=== Your task ===
Pick out every line below that contains the string "kern", treating uppercase and lowercase as different, and copy each of those lines in full.

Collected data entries
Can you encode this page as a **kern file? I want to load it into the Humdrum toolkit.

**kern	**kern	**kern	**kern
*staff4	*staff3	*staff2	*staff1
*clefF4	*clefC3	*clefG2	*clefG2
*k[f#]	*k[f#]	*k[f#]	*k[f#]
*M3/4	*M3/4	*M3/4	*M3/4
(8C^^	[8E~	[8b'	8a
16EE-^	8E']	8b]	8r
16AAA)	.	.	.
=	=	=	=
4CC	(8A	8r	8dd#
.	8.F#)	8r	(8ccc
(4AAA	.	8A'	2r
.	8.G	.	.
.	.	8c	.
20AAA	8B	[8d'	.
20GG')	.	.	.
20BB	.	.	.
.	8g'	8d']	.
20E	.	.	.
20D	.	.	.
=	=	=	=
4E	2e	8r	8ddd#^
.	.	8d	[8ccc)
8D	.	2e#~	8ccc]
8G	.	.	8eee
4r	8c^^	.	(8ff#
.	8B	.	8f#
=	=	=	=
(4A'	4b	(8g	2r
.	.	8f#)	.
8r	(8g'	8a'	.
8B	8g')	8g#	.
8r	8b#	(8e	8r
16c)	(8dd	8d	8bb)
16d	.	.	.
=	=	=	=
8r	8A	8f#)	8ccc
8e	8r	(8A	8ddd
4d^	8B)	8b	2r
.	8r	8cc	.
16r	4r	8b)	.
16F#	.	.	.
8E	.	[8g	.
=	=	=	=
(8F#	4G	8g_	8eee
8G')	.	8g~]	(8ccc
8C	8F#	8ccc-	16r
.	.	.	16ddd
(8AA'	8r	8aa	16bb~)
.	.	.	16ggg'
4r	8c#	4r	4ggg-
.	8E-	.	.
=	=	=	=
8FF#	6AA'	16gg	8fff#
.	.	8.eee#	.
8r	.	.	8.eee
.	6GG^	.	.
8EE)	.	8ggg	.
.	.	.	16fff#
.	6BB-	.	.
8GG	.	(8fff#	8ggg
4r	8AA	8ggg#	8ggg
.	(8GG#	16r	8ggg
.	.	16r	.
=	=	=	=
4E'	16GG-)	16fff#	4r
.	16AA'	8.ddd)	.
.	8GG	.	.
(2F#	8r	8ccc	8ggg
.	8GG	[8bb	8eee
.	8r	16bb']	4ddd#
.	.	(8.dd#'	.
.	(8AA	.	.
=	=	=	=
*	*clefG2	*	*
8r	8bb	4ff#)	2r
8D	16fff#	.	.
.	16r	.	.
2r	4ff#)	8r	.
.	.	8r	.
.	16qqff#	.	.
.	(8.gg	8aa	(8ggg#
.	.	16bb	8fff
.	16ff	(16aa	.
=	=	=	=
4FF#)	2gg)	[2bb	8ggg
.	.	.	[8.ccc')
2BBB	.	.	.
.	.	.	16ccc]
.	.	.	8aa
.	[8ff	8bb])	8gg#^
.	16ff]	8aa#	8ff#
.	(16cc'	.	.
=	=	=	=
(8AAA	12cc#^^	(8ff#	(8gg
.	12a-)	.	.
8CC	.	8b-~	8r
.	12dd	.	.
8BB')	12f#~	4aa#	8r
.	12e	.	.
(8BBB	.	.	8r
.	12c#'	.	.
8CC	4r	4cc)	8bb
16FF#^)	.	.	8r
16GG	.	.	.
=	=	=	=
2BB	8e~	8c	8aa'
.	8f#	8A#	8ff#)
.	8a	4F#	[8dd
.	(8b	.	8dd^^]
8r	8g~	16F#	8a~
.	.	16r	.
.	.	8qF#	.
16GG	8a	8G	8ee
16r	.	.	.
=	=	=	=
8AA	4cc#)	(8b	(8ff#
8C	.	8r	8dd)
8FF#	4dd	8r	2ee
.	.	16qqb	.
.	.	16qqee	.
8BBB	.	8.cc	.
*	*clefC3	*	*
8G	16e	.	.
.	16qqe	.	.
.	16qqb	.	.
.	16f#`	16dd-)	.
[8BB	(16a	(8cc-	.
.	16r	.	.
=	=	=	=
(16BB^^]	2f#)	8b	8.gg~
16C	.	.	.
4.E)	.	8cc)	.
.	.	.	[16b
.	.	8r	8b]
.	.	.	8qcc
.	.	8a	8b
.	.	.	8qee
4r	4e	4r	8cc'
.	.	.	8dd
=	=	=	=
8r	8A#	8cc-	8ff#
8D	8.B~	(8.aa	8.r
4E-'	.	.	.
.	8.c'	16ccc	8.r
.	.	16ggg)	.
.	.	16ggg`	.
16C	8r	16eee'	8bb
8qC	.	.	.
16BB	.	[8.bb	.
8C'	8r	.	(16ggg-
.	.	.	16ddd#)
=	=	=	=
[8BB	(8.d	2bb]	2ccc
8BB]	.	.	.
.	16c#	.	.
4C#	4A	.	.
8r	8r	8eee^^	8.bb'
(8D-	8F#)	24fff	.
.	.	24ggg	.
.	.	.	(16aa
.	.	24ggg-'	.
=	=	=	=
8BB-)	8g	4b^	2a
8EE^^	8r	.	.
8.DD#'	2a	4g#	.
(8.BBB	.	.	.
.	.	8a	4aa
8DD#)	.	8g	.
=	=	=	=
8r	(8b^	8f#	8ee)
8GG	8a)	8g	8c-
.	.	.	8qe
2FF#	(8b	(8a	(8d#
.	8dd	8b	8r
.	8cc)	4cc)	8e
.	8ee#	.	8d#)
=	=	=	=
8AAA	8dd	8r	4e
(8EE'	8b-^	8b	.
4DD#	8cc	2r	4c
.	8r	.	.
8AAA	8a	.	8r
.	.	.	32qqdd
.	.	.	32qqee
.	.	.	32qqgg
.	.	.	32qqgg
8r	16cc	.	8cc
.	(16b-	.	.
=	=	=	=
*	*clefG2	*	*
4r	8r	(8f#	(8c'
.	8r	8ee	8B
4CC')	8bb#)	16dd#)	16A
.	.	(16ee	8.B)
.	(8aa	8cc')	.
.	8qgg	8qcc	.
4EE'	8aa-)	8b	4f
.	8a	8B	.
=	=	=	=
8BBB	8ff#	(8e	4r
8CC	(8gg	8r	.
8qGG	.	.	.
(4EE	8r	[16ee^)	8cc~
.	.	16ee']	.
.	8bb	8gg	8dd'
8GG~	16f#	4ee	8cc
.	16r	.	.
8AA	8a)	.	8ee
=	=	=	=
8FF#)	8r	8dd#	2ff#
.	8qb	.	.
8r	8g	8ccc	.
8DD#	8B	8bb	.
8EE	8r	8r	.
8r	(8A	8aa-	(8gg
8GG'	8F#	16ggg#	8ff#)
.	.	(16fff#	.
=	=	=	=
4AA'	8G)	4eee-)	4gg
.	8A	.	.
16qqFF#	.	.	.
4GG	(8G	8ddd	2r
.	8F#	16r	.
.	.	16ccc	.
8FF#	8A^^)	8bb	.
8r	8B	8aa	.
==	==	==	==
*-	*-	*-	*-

=== Solution to this exercise ===
Can you encode this page as a **kern file? I want to load it into the Humdrum toolkit.
**kern	**kern	**kern	**kern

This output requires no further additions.